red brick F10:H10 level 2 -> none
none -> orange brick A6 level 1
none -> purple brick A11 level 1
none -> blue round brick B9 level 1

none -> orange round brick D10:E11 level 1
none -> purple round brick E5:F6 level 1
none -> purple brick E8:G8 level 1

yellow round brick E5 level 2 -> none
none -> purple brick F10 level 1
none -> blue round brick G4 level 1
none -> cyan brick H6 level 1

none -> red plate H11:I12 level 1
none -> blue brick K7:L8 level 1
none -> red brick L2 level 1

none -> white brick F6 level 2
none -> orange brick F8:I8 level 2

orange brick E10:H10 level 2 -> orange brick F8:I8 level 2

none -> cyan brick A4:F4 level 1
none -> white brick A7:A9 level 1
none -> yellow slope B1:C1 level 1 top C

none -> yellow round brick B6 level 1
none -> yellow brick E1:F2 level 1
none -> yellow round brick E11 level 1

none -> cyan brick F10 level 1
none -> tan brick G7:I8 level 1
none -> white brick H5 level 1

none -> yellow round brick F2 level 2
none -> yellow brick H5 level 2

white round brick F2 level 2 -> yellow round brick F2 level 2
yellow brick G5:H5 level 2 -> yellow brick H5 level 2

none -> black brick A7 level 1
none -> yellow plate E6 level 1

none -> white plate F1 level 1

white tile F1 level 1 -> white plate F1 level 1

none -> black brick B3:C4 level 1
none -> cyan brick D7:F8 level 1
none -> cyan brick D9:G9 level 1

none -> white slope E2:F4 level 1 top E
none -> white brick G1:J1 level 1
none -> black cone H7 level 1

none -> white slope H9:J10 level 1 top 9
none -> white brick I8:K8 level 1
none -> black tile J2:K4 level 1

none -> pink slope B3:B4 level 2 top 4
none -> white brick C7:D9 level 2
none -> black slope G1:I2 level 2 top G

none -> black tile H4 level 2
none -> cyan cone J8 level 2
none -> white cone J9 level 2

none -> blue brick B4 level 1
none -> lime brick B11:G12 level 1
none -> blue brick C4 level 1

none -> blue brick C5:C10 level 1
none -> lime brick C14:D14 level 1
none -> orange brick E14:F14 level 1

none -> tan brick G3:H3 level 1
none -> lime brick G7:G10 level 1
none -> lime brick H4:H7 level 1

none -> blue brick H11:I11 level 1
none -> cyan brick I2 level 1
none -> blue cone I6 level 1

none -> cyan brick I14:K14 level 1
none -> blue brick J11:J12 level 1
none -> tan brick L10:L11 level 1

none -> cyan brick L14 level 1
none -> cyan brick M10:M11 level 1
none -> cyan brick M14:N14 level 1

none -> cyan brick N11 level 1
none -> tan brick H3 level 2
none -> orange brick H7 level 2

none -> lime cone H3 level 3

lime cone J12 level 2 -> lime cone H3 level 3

Problem => Only lines with the word "tile" are wanted. Find and copy them from the records above.

Completed task =>
white tile F1 level 1 -> white plate F1 level 1
none -> black tile J2:K4 level 1
none -> black tile H4 level 2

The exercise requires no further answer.